▸ **Provided data**
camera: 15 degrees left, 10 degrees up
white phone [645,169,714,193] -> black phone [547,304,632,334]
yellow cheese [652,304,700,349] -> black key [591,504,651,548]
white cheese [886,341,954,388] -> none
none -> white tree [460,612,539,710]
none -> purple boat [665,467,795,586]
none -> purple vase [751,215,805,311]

---

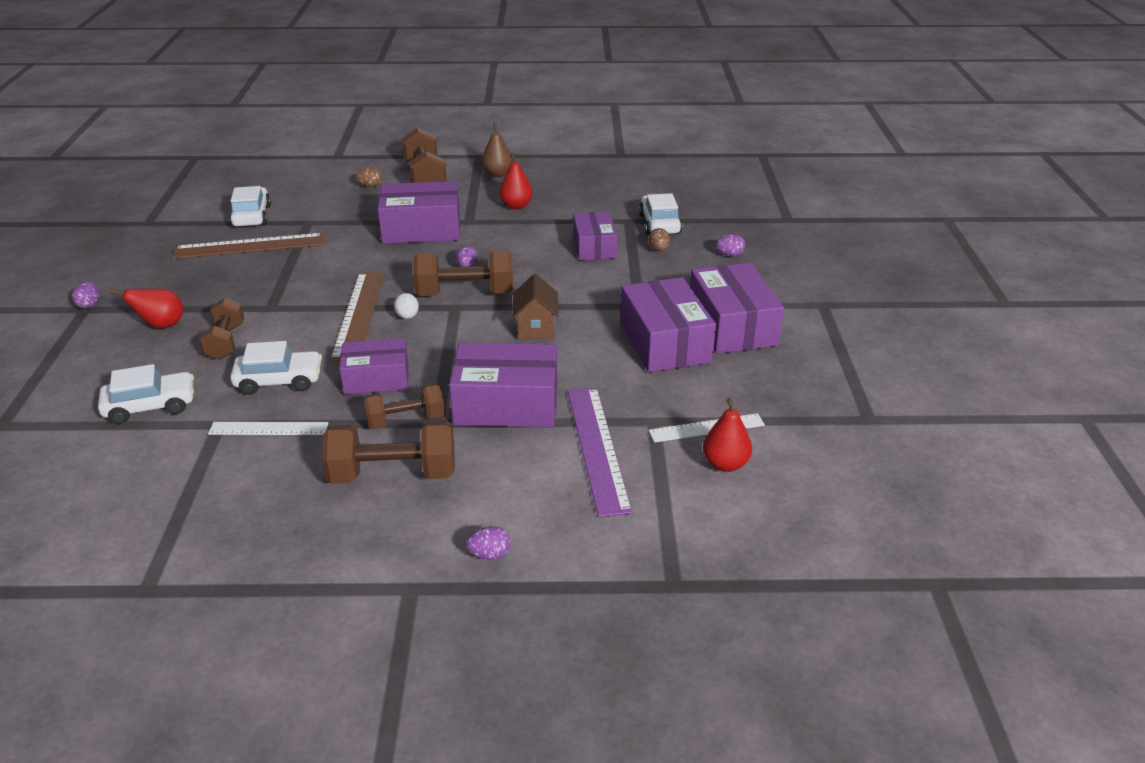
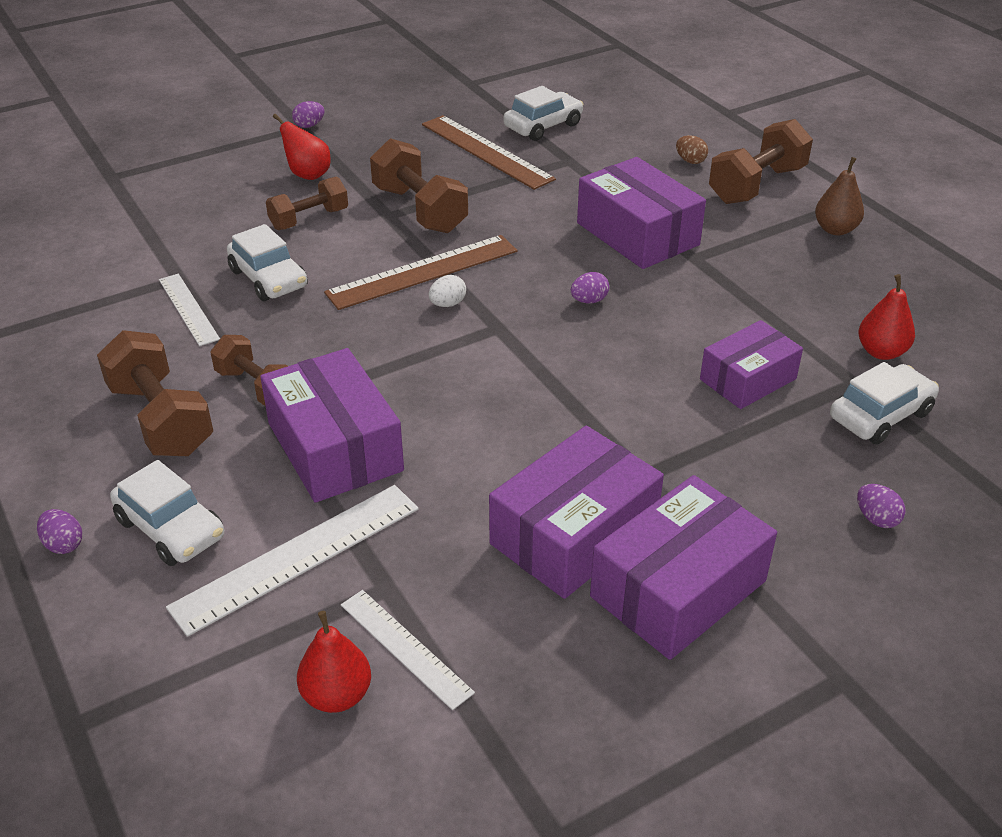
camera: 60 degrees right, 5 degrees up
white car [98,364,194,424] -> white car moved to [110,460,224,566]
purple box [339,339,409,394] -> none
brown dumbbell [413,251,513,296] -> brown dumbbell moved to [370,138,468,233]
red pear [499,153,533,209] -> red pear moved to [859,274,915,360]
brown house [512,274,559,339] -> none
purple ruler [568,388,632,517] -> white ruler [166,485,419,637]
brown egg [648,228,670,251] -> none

▸ **Action item**
Please report all lines in the entries where "brown" appears.

▸ **Solution below**
brown dumbbell [413,251,513,296] -> brown dumbbell moved to [370,138,468,233]
brown house [512,274,559,339] -> none
brown egg [648,228,670,251] -> none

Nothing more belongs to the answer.